** RECORD EXTRACTS follows **

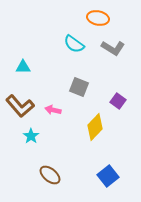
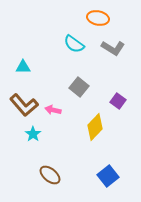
gray square: rotated 18 degrees clockwise
brown L-shape: moved 4 px right, 1 px up
cyan star: moved 2 px right, 2 px up
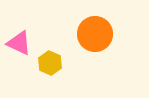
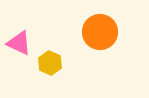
orange circle: moved 5 px right, 2 px up
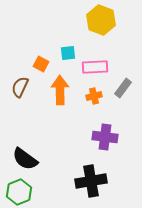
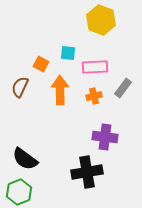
cyan square: rotated 14 degrees clockwise
black cross: moved 4 px left, 9 px up
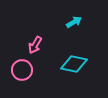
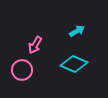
cyan arrow: moved 3 px right, 9 px down
cyan diamond: rotated 12 degrees clockwise
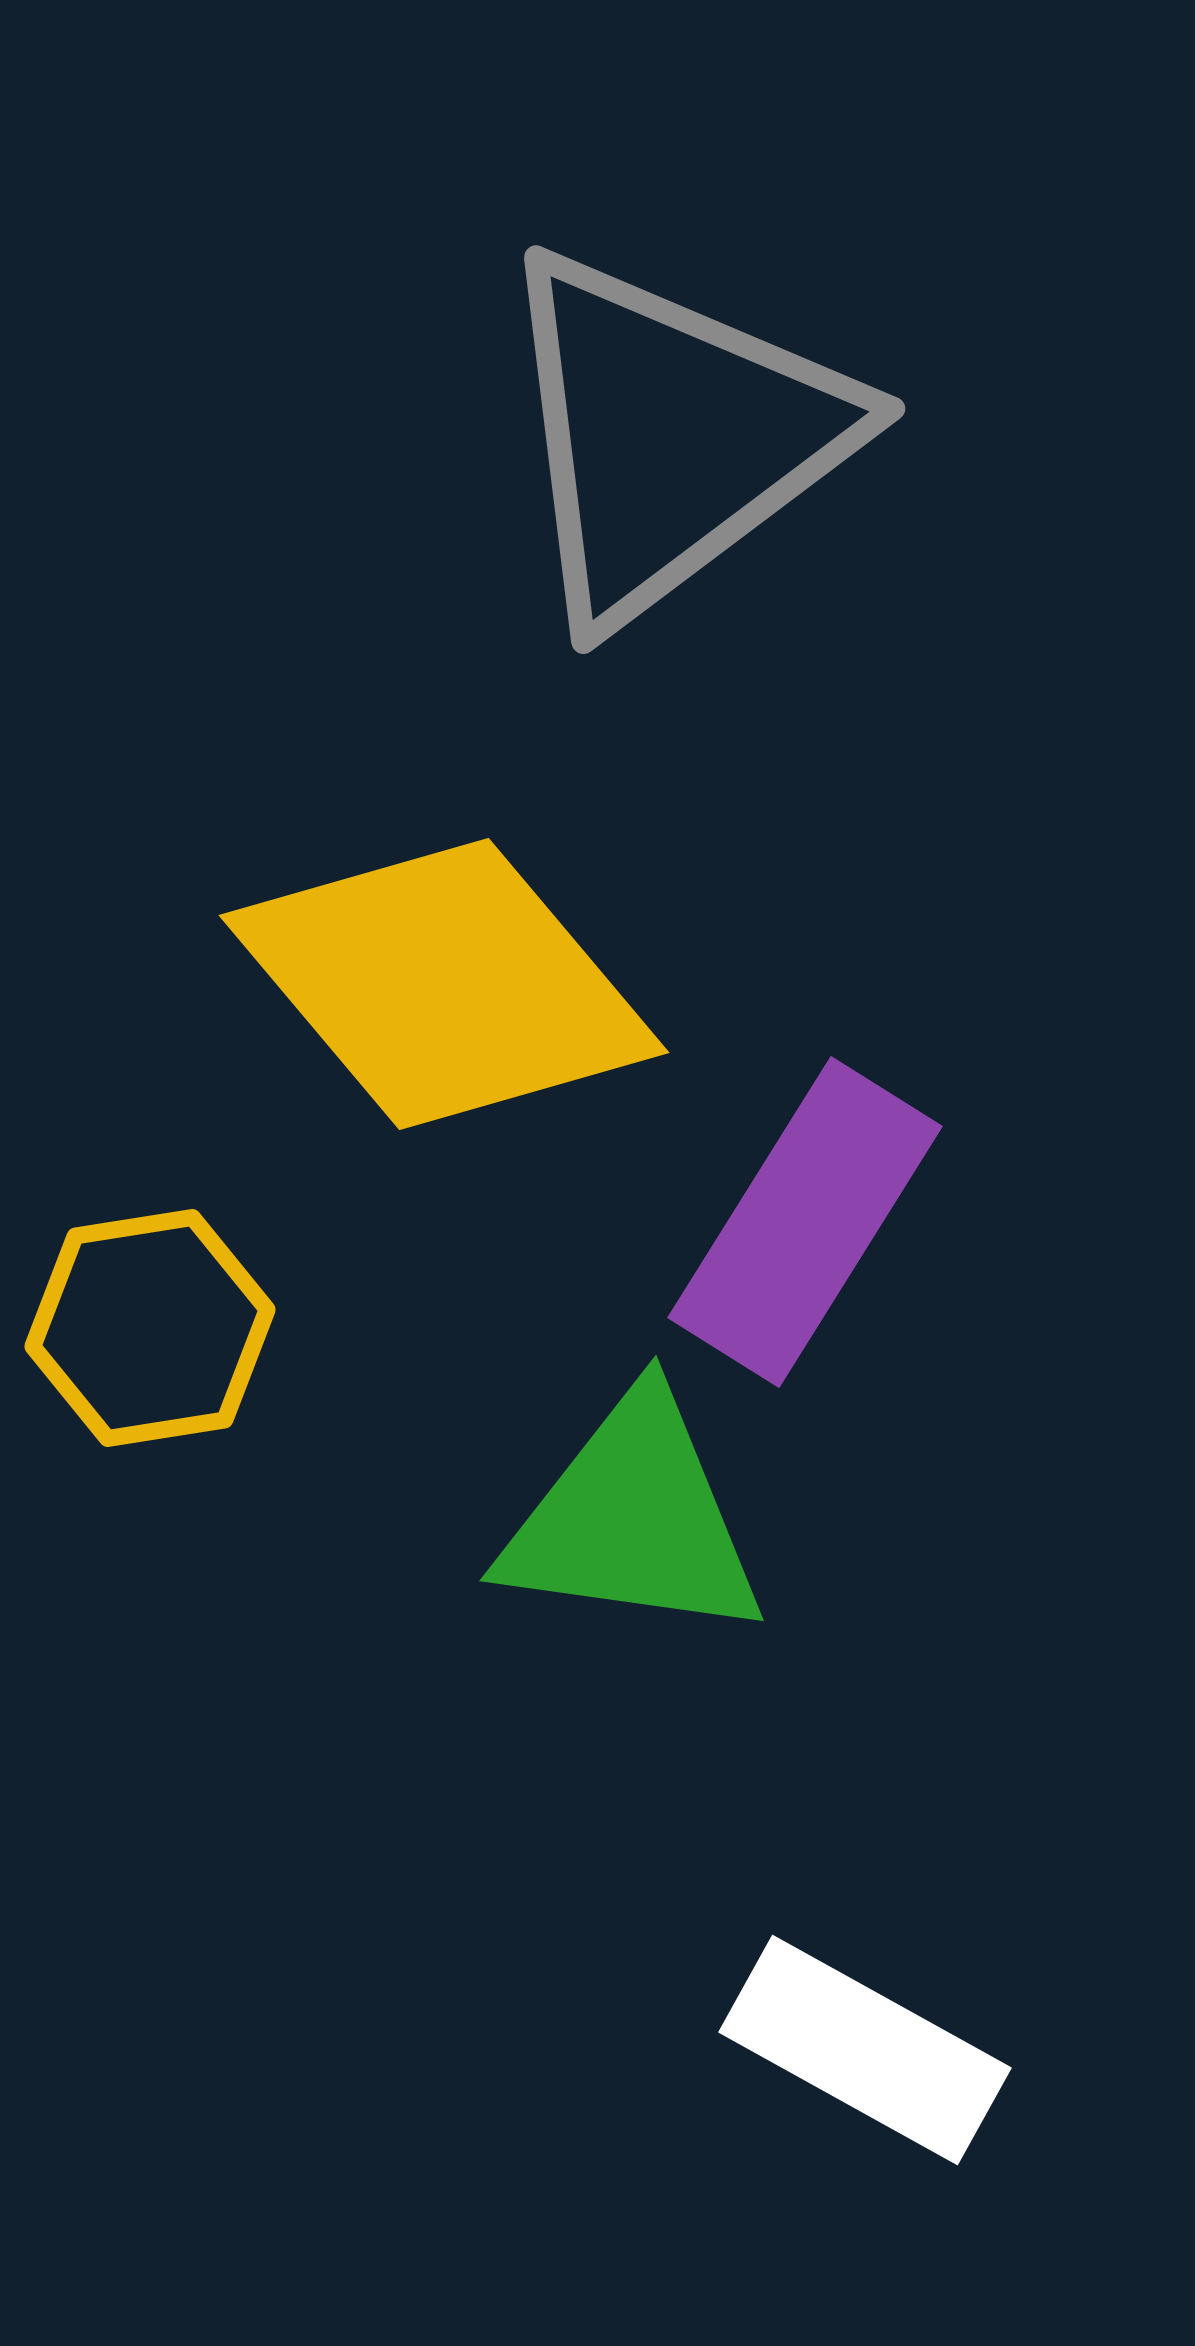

** End of RECORD EXTRACTS **

WORK TO COMPLETE =>
The result should be an exact copy of every entry above, with no pictures included.

OUTPUT =>
gray square: rotated 18 degrees clockwise
brown L-shape: moved 4 px right, 1 px up
cyan star: moved 2 px right, 2 px up
orange circle: moved 5 px right, 2 px up
cyan square: rotated 14 degrees clockwise
black cross: moved 4 px left, 9 px up
cyan arrow: moved 3 px right, 9 px down
cyan diamond: rotated 12 degrees clockwise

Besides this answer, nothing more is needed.